• What is being asked
In this exercise, copy exactly the lines from the one that contains "turquoise domino: 7 -> 4" through the end of the entries below; pictures are not copied.

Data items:
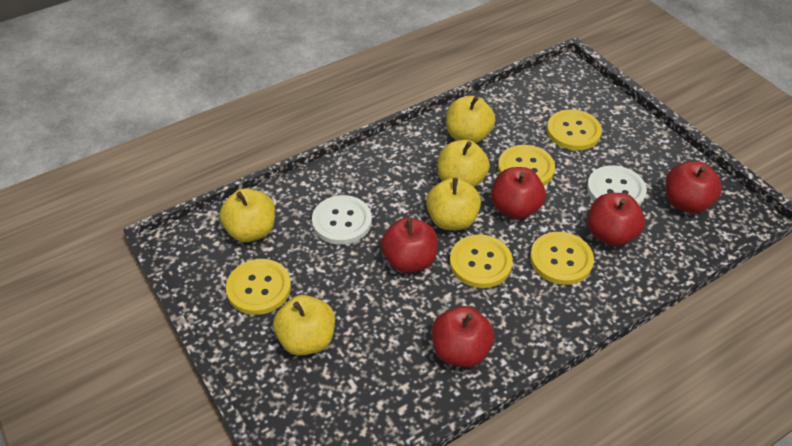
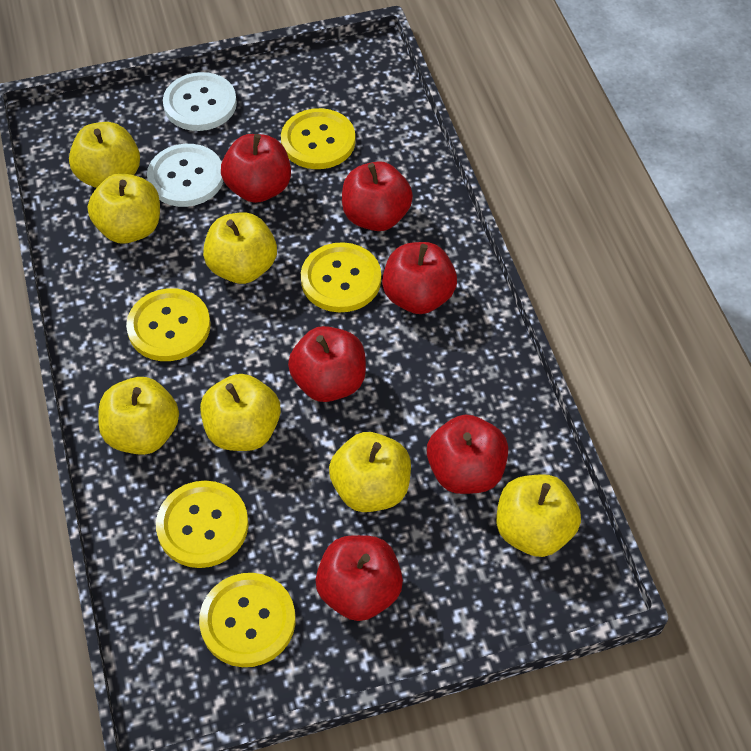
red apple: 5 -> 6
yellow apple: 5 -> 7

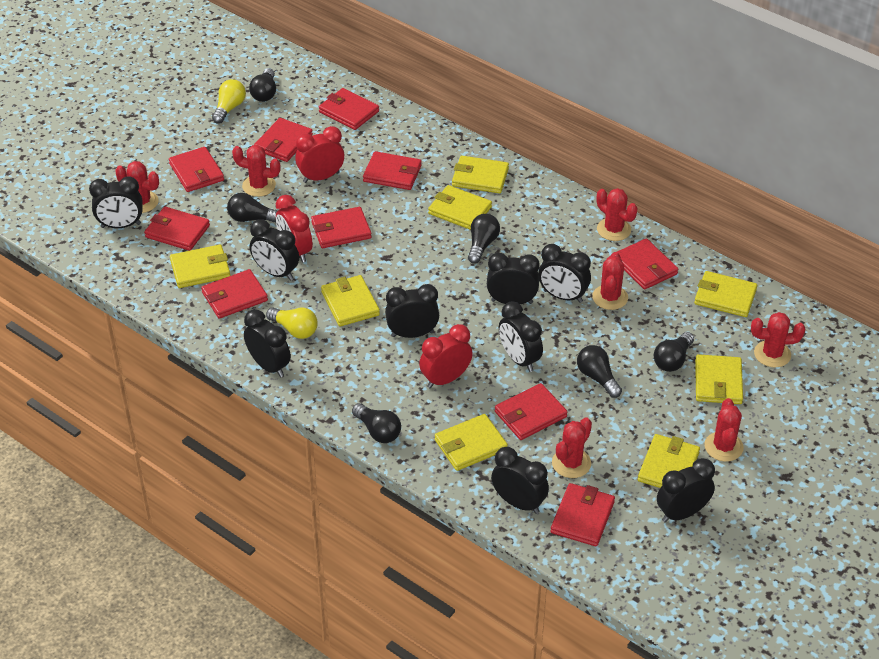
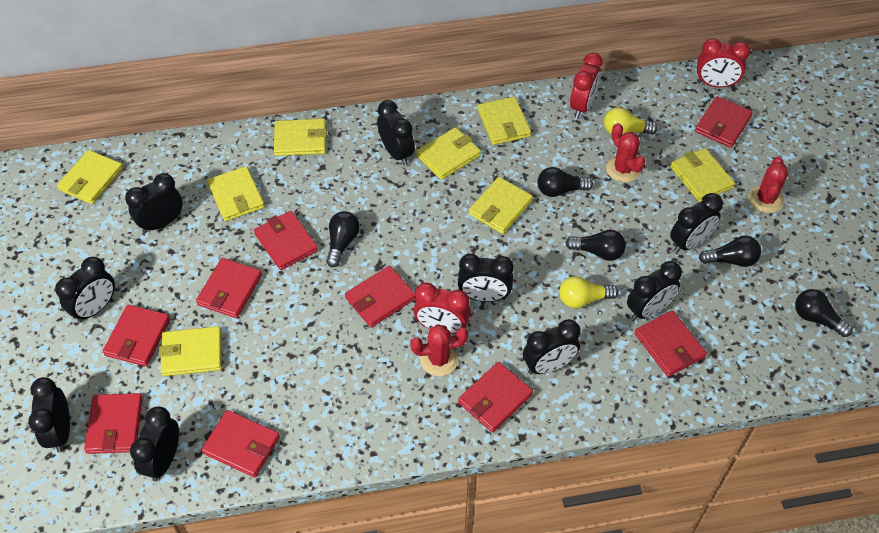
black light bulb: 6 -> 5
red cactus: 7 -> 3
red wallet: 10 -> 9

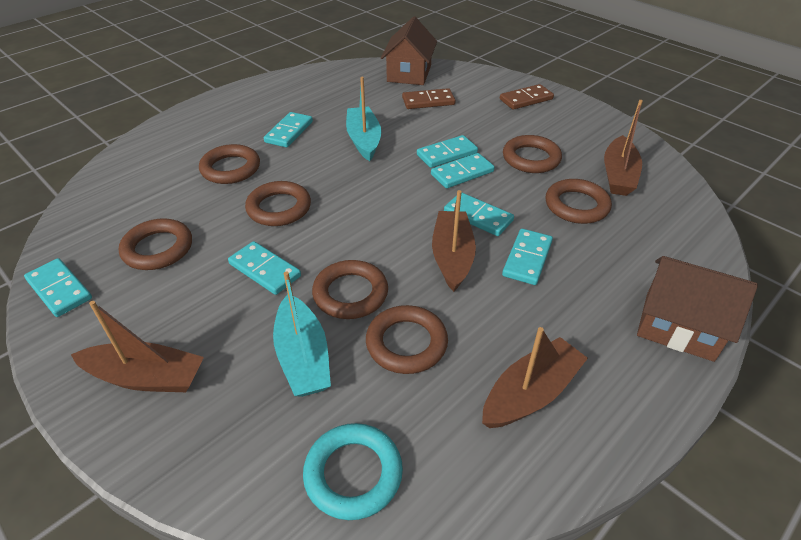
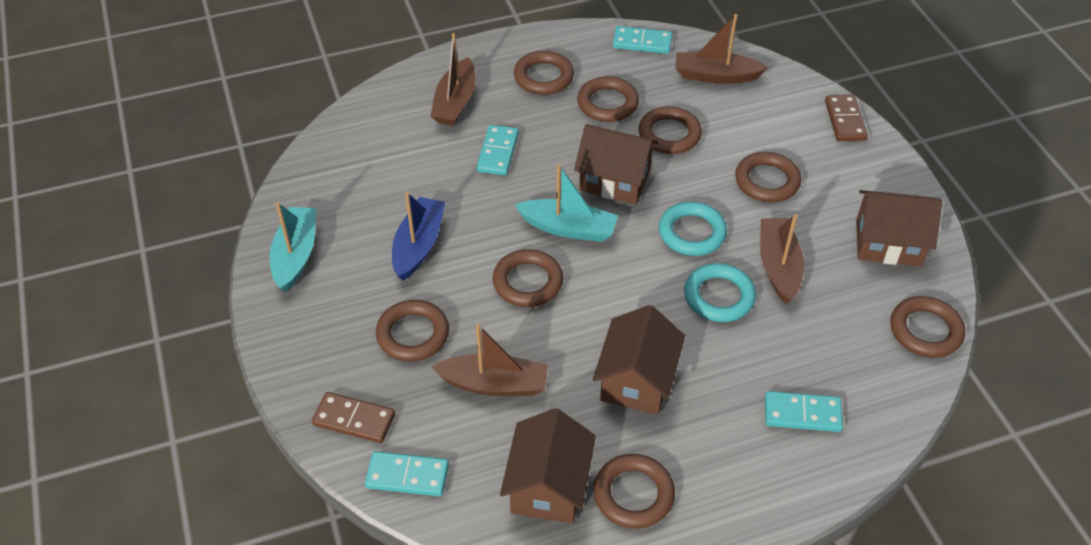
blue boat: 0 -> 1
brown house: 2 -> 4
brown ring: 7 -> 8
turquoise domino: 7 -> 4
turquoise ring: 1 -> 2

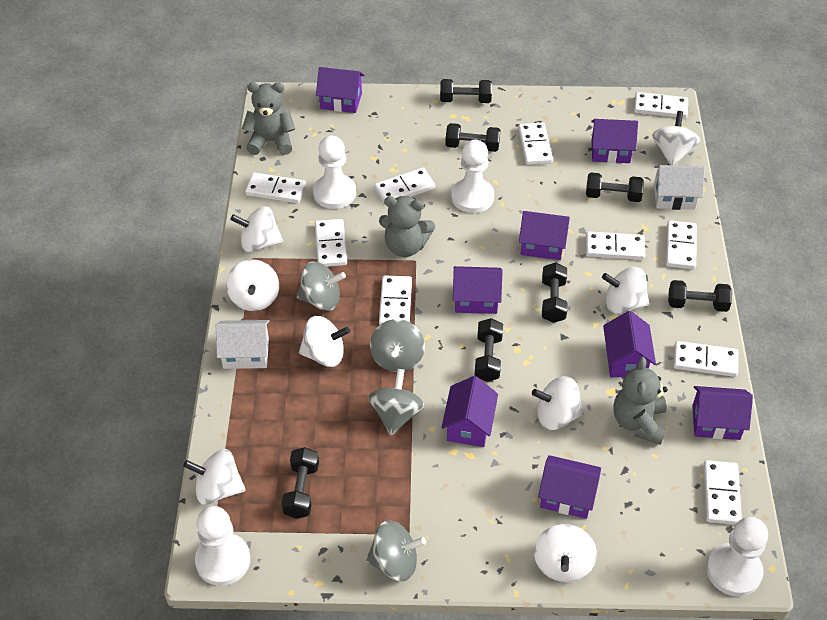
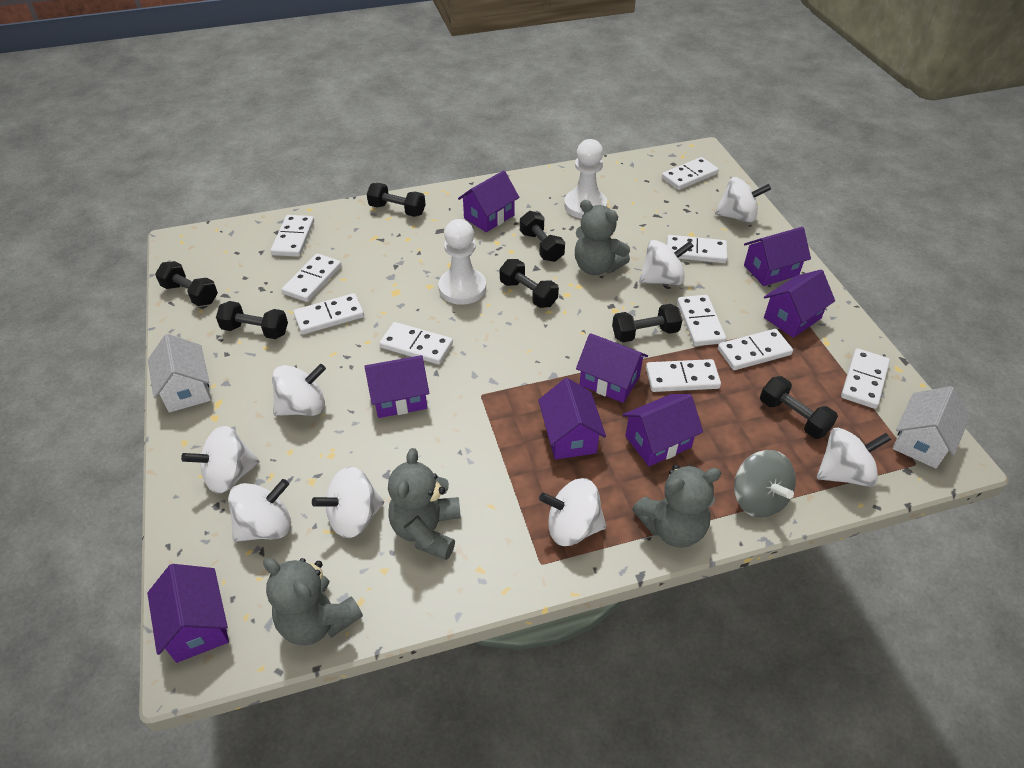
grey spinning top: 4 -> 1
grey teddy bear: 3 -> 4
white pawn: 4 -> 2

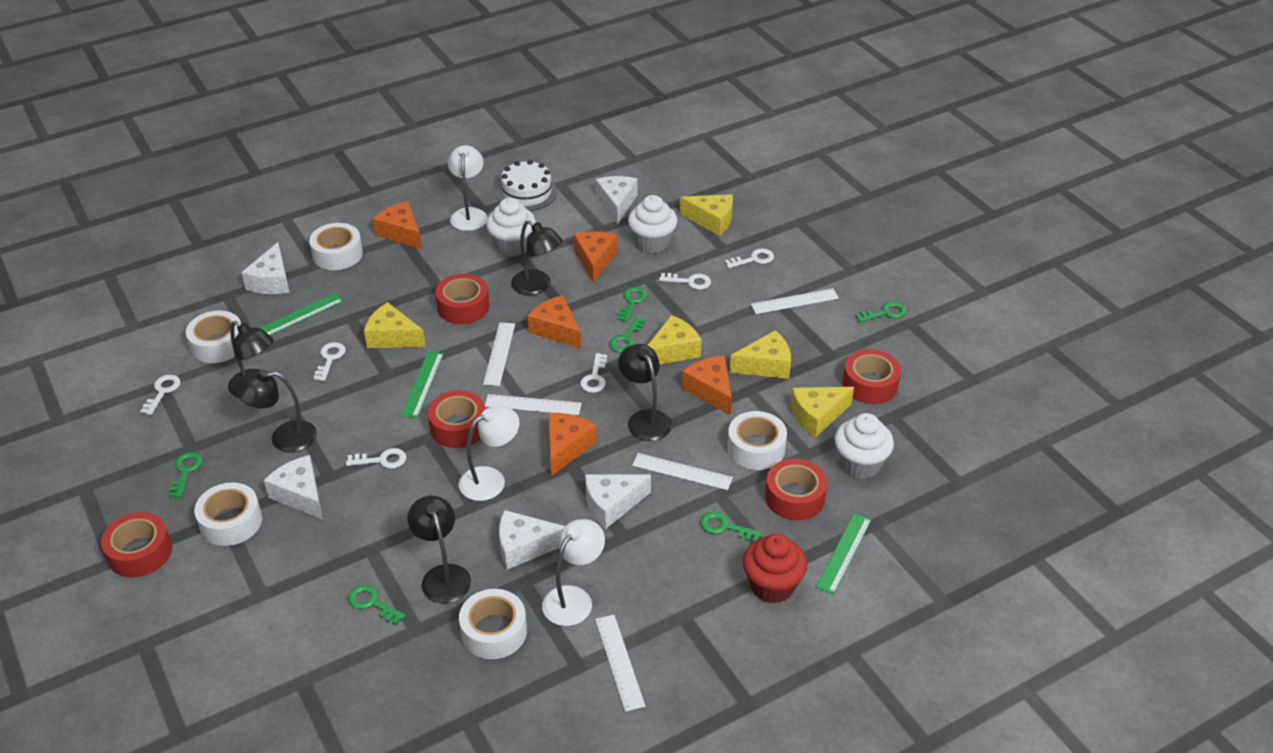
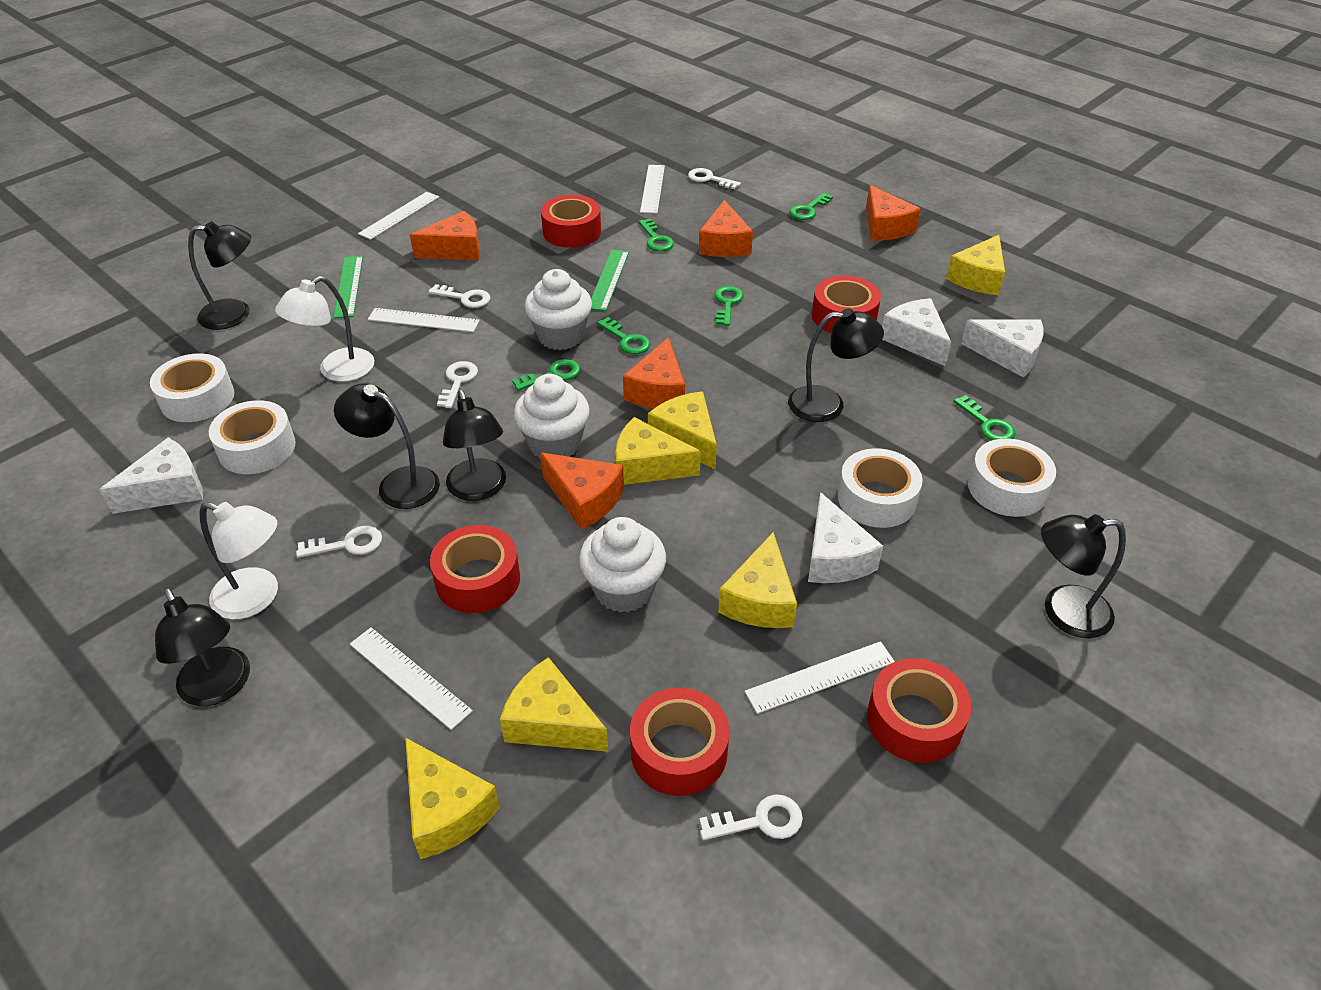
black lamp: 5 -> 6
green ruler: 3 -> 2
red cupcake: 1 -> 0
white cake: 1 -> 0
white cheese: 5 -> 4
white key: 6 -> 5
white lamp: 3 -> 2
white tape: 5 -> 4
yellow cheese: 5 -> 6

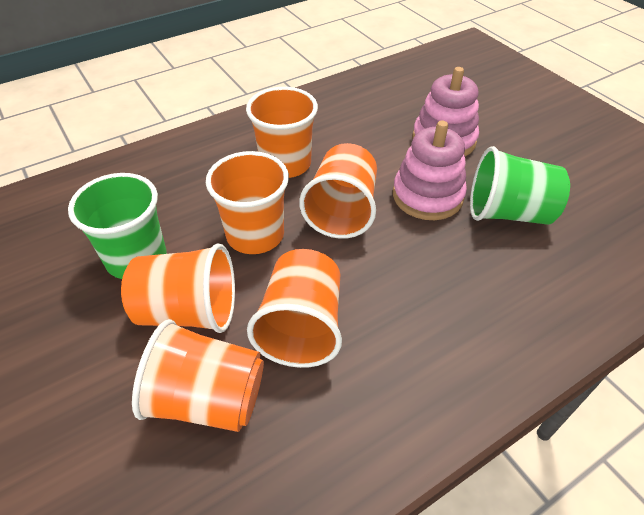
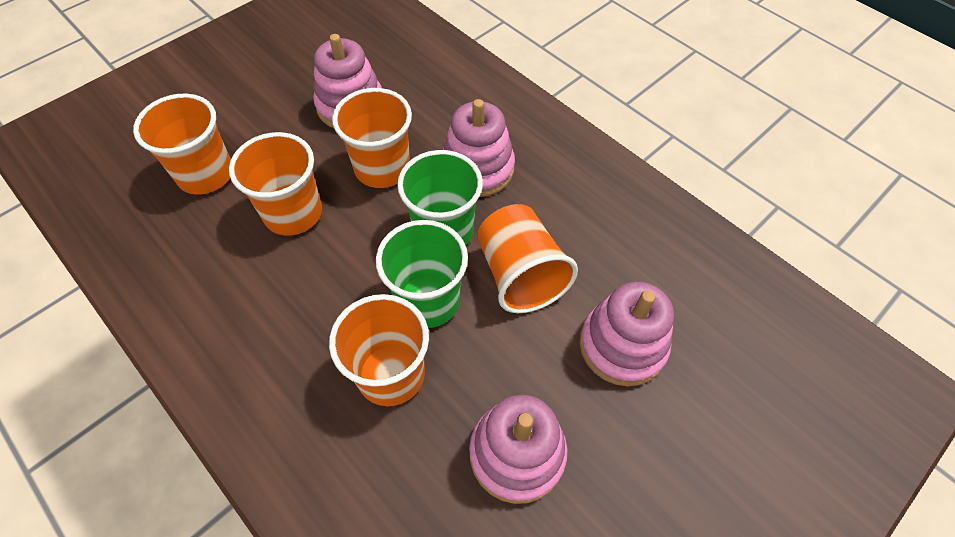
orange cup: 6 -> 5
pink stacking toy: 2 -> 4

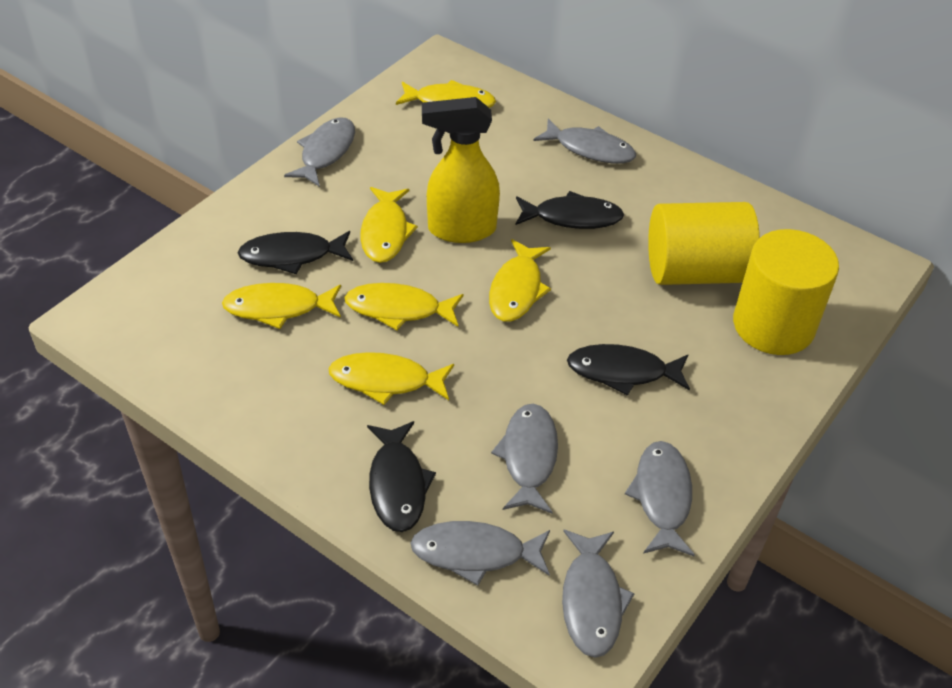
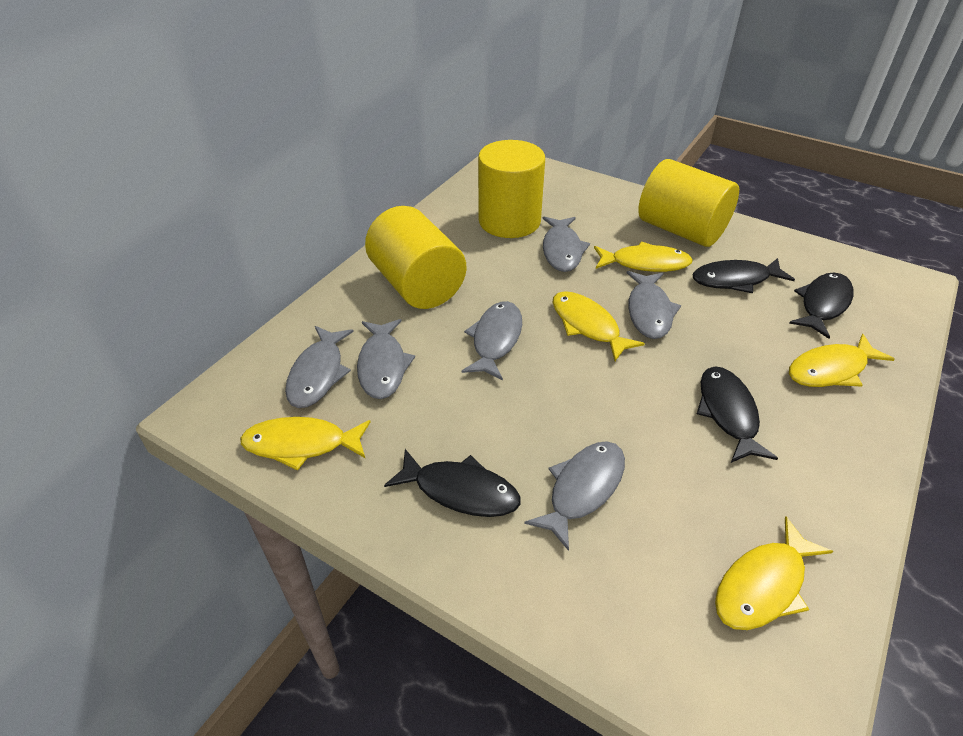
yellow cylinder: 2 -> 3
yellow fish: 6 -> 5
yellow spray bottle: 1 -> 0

• Problem solution
turquoise domino: 7 -> 4
turquoise ring: 1 -> 2

grey spinning top: 4 -> 1
grey teddy bear: 3 -> 4
white pawn: 4 -> 2

black lamp: 5 -> 6
green ruler: 3 -> 2
red cupcake: 1 -> 0
white cake: 1 -> 0
white cheese: 5 -> 4
white key: 6 -> 5
white lamp: 3 -> 2
white tape: 5 -> 4
yellow cheese: 5 -> 6

orange cup: 6 -> 5
pink stacking toy: 2 -> 4

yellow cylinder: 2 -> 3
yellow fish: 6 -> 5
yellow spray bottle: 1 -> 0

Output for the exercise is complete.